## Available records
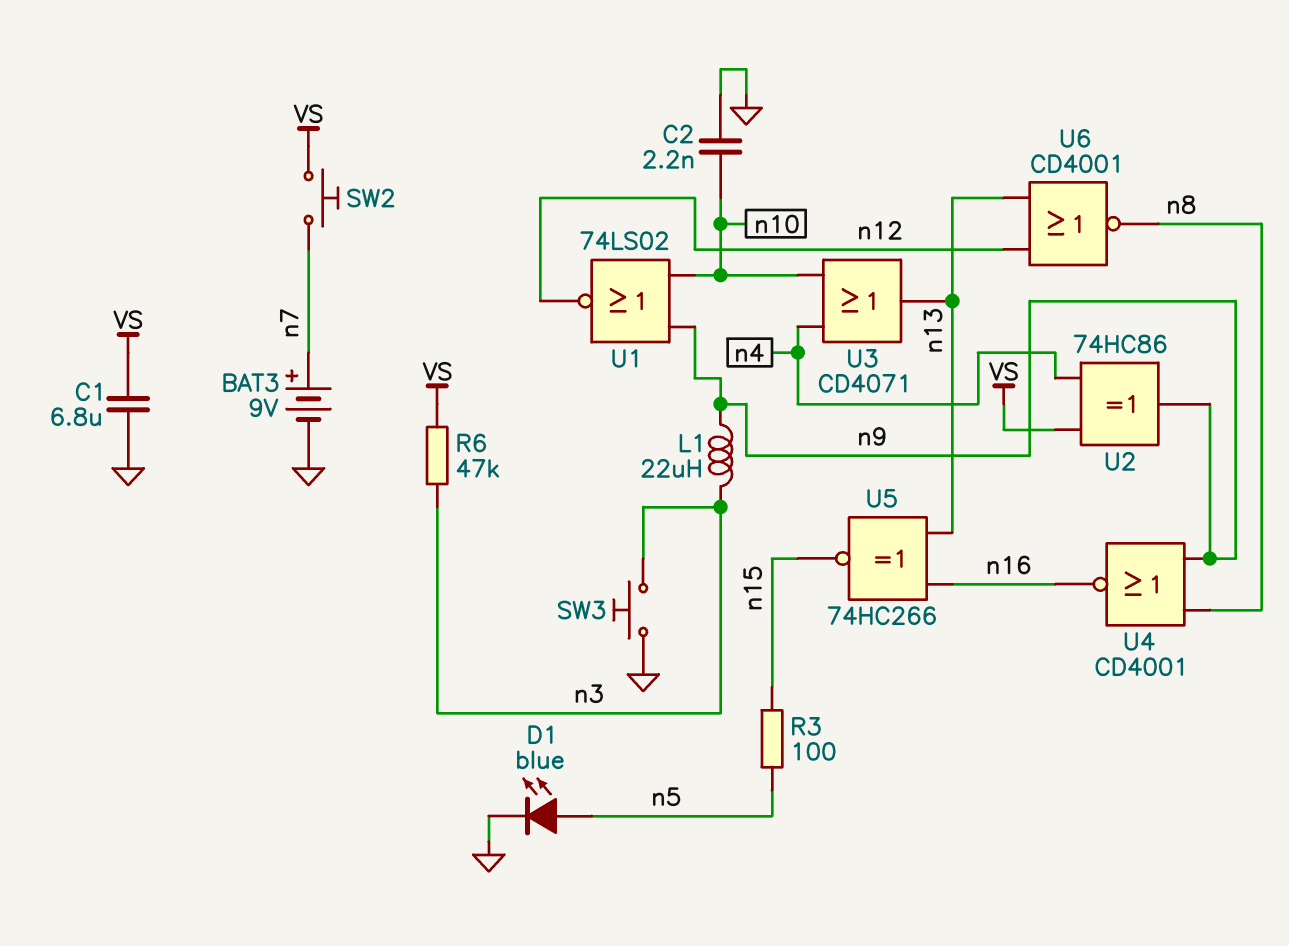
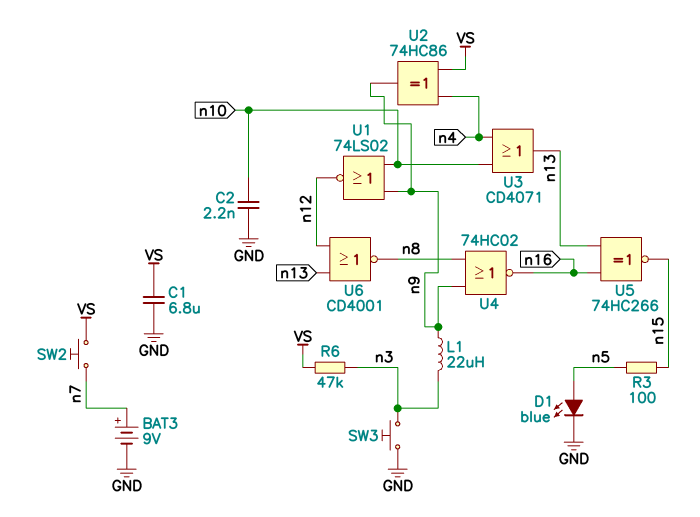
U4: NOR CD4001 (in n8, in n9, out n16) -> NOR 74HC02 (in n8, in n9, out n16)

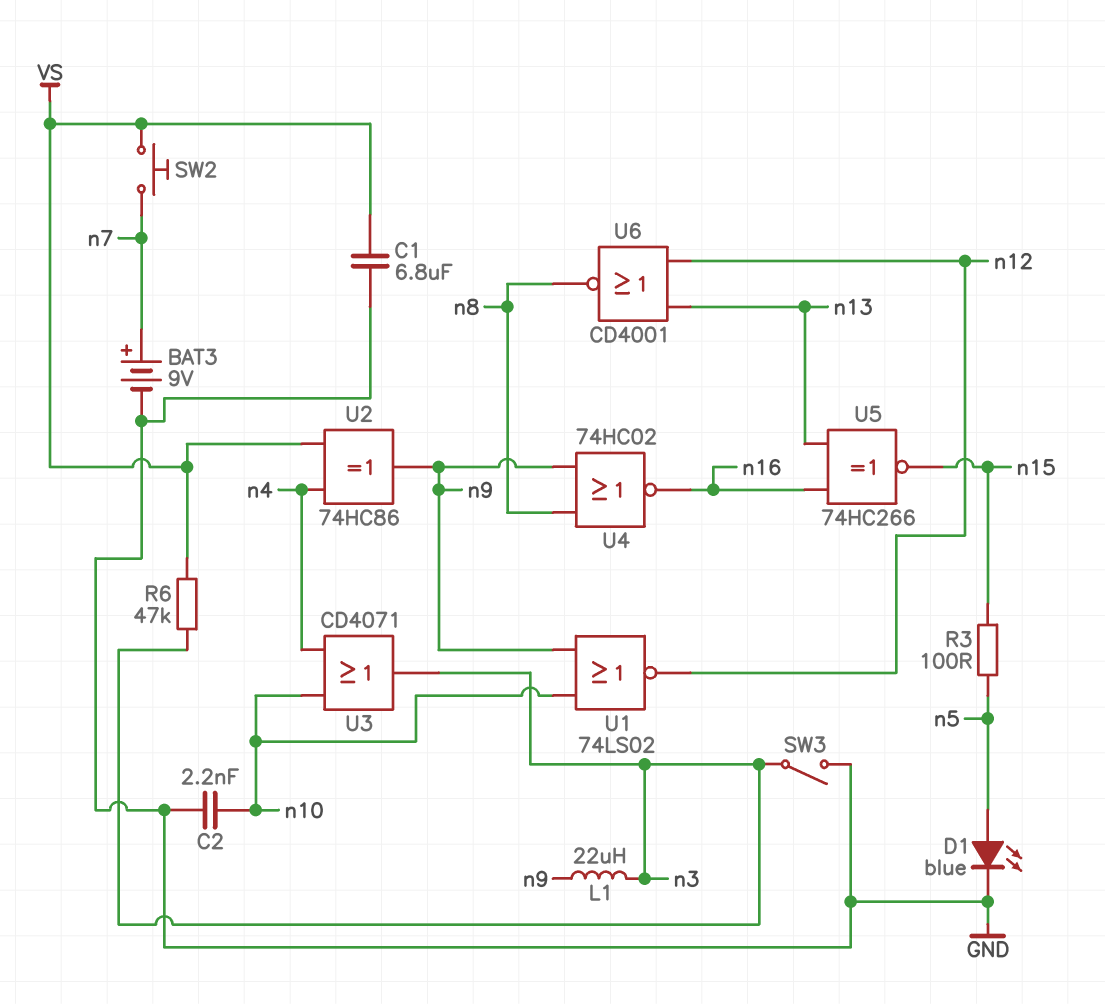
SW3: button (GND, n3) -> switch (GND, n3)
U3: OR CD4071 (in n4, in n10, out n13) -> OR CD4071 (in n4, in n10, out n3)

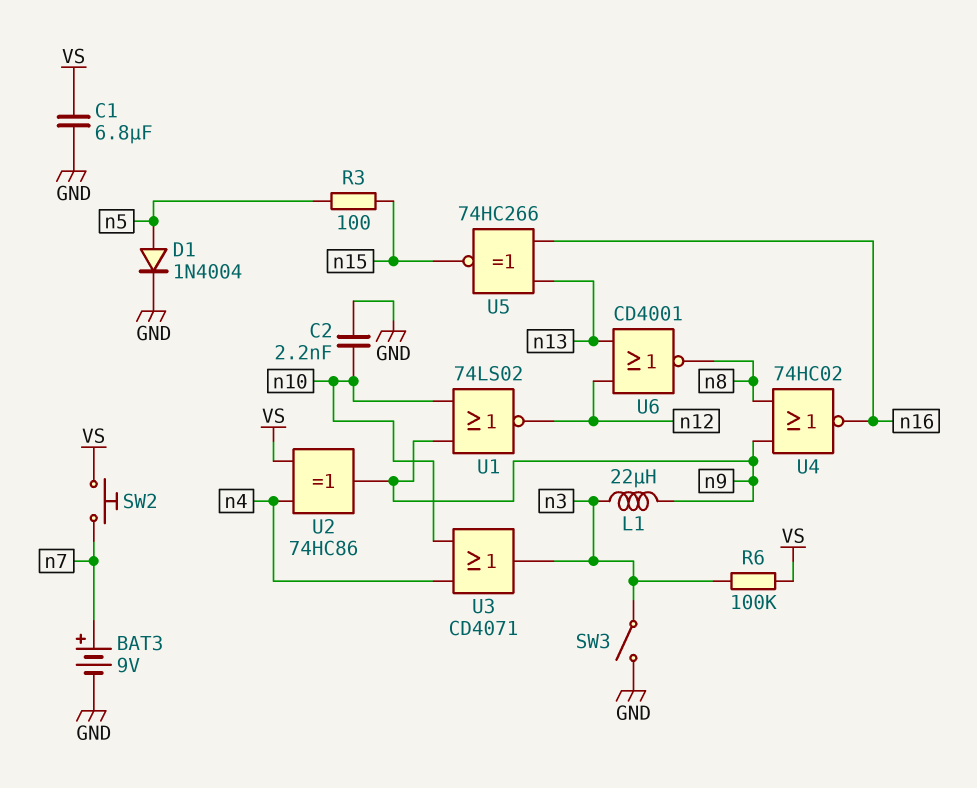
D1: LED blue (A n5, K GND) -> diode 1N4004 (A n5, K GND)
R6: 47k (VS, n3) -> 100k (VS, n3)

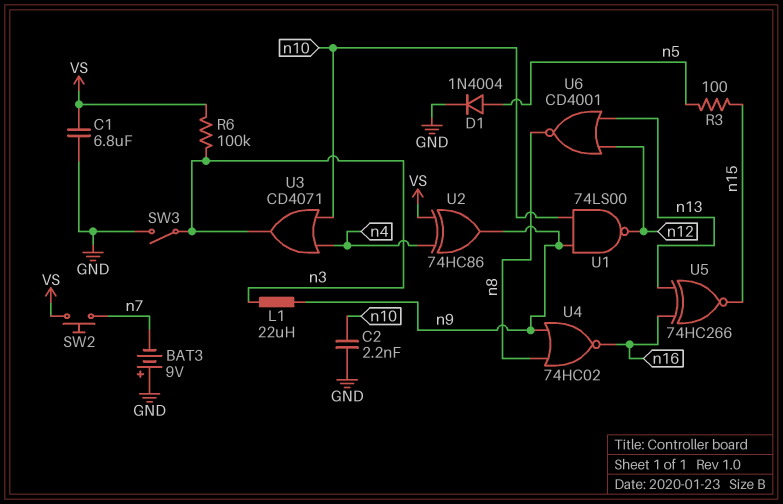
BAT3: 9V (plus n7, minus GND) -> 9V (plus GND, minus n7)
U1: NOR 74LS02 (in n9, in n10, out n12) -> NAND 74LS00 (in n9, in n10, out n12)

## Task goal
From the line containing "R6: 47k (VS, n3) -> 100k (VS, n3)" down to the final line of the material, restate every line word for word, and only those; drop the pictures.

## Output for this task
R6: 47k (VS, n3) -> 100k (VS, n3)

BAT3: 9V (plus n7, minus GND) -> 9V (plus GND, minus n7)
U1: NOR 74LS02 (in n9, in n10, out n12) -> NAND 74LS00 (in n9, in n10, out n12)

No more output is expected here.